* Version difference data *

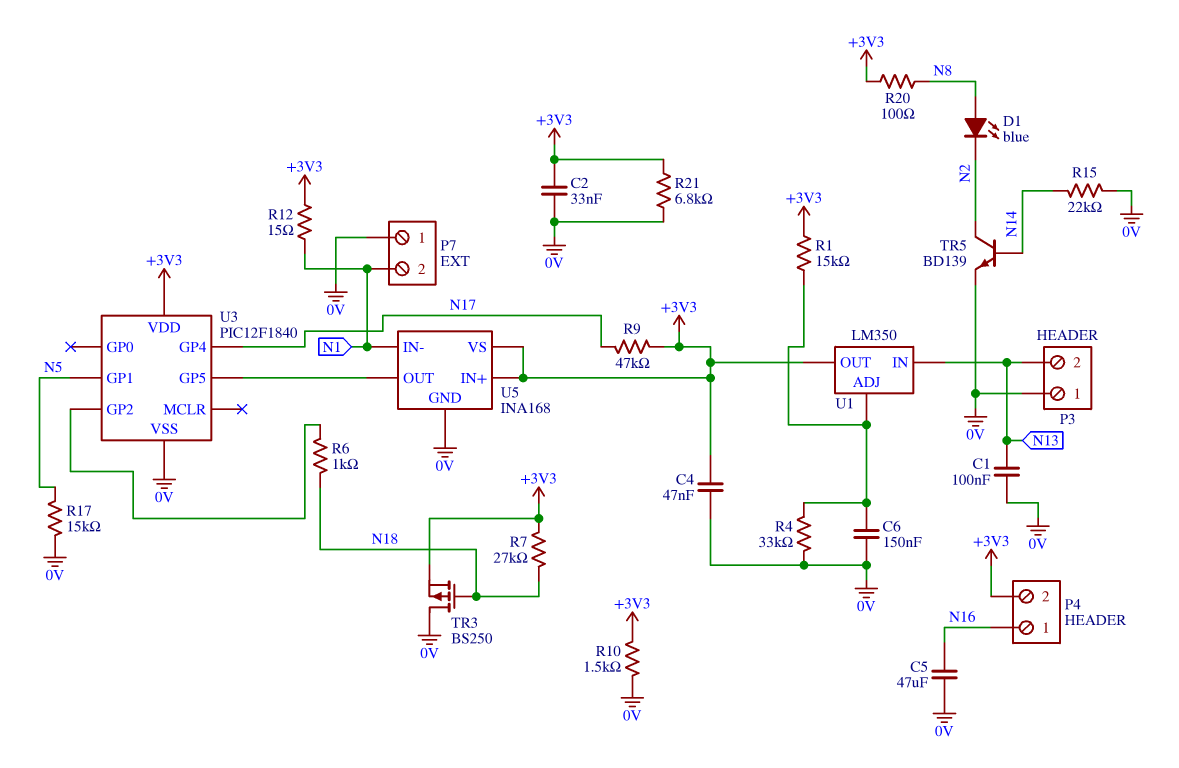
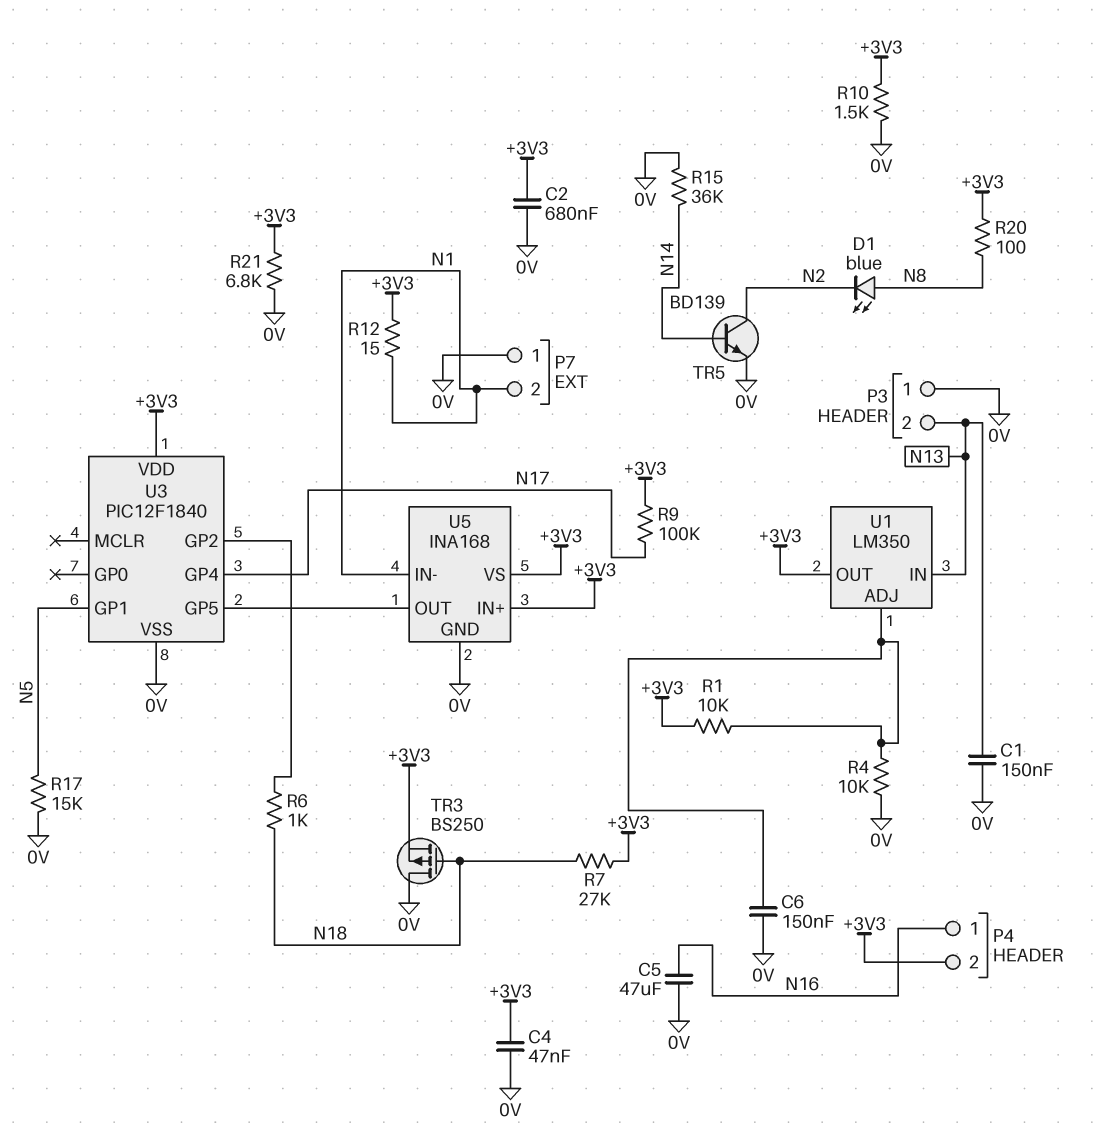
C1: 100nF (0V, N13) -> 150nF (0V, N13)
C2: 33nF (+3V3, 0V) -> 680nF (+3V3, 0V)
R1: 15k (+3V3, U1/ADJ) -> 10k (+3V3, U1/ADJ)
R4: 33k (0V, U1/ADJ) -> 10k (0V, U1/ADJ)
R9: 47k (+3V3, N17) -> 100k (+3V3, N17)
R15: 22k (0V, N14) -> 36k (0V, N14)

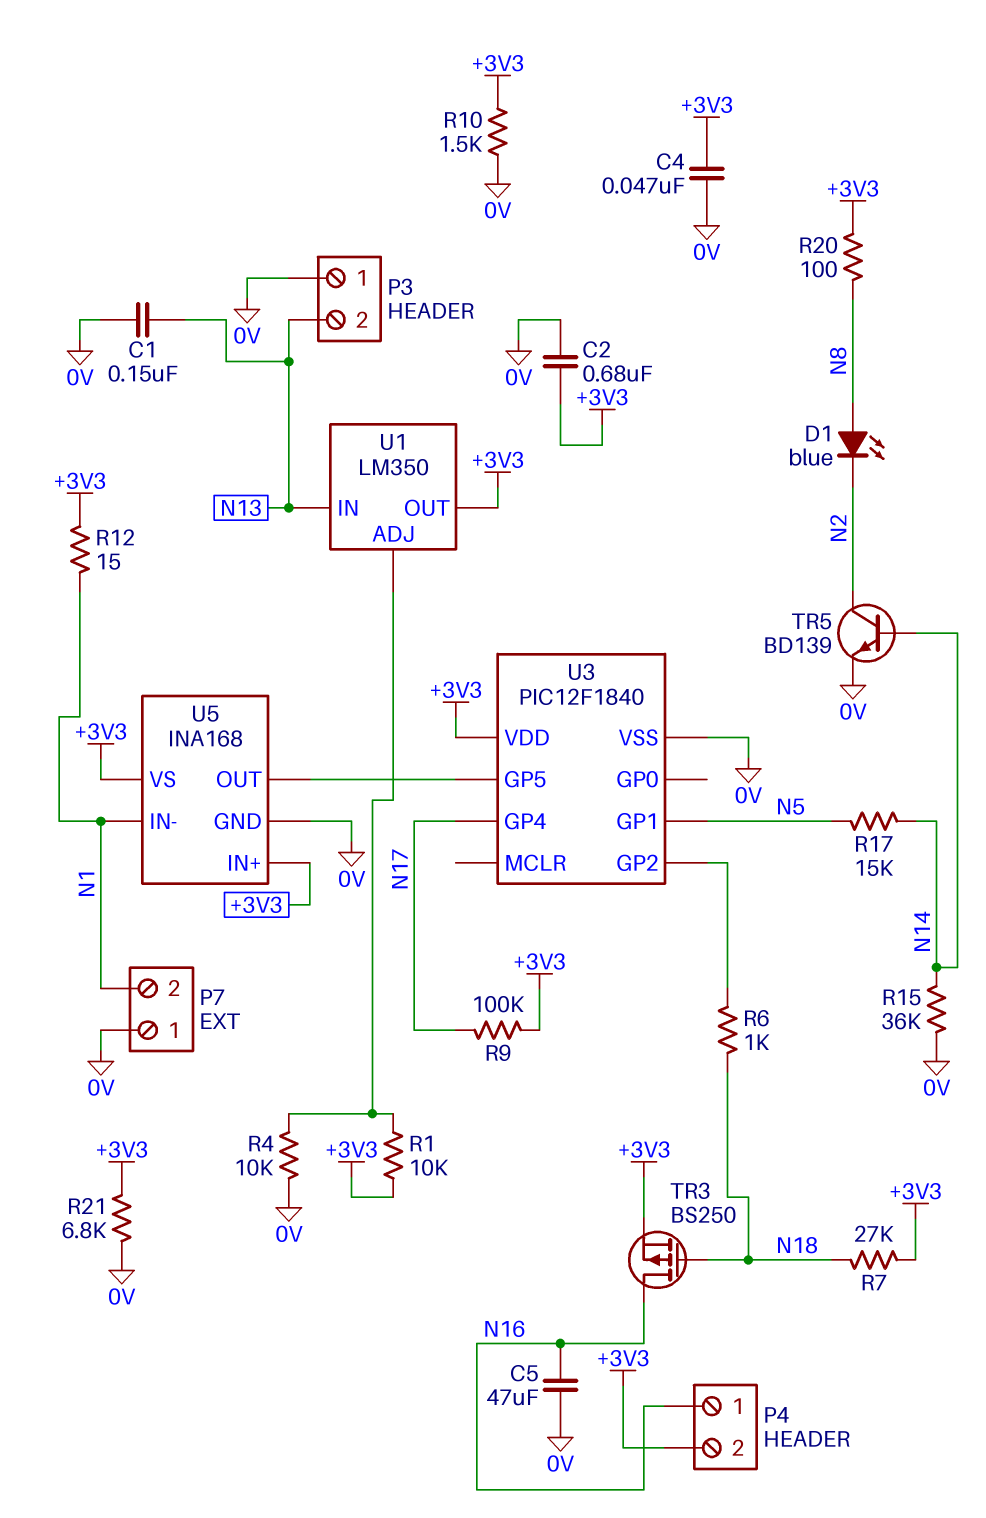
C6: 150nF (0V, U1/ADJ) -> none
R17: 15k (0V, N5) -> 15k (N5, N14)
TR3: PMOS BS250 (G N18, D 0V, S +3V3) -> PMOS BS250 (G N18, D N16, S +3V3)

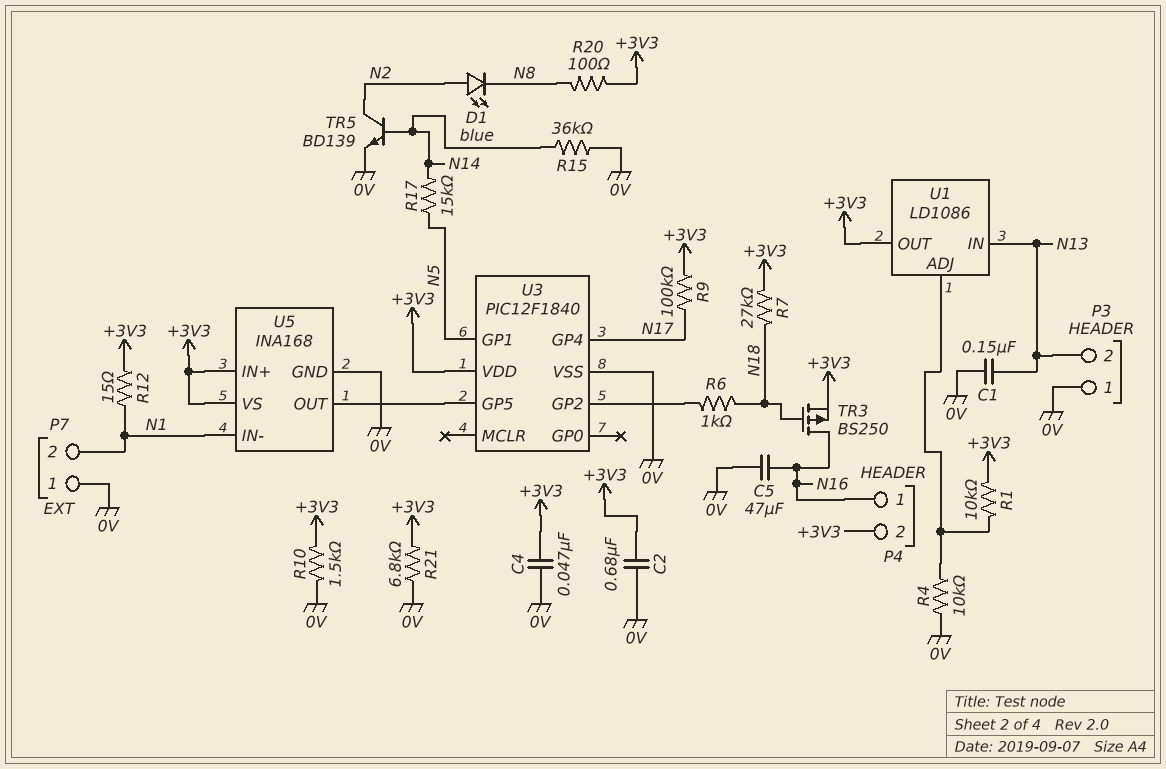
D1: LED blue (A N8, K N2) -> LED blue (A N2, K N8)
U1: LM350 -> LD1086

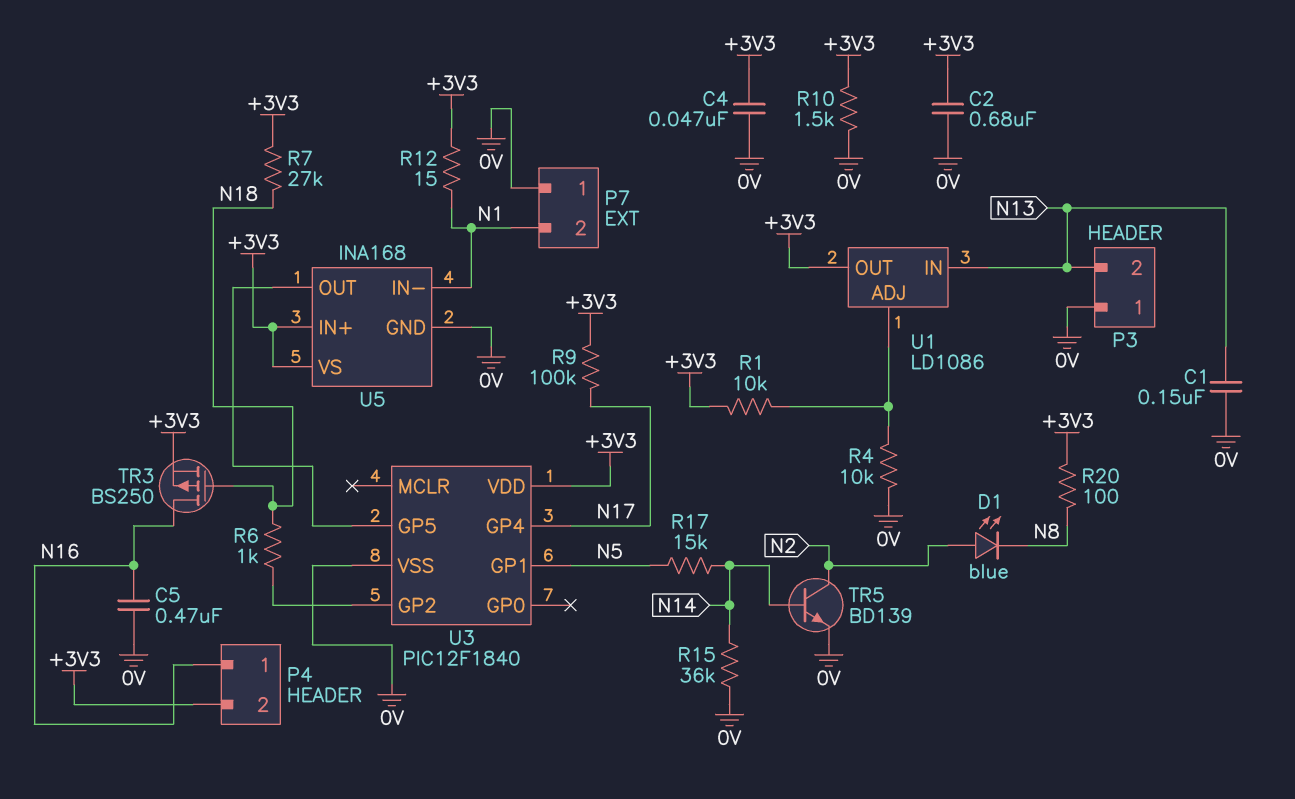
C5: 47uF (0V, N16) -> 470nF (0V, N16)
R21: 6.8k (+3V3, 0V) -> none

* WORK TO BE COMPLETED *
From the data, report how many lines hold "none", leaving out any other words.

* EXERCISE OUTPUT *
2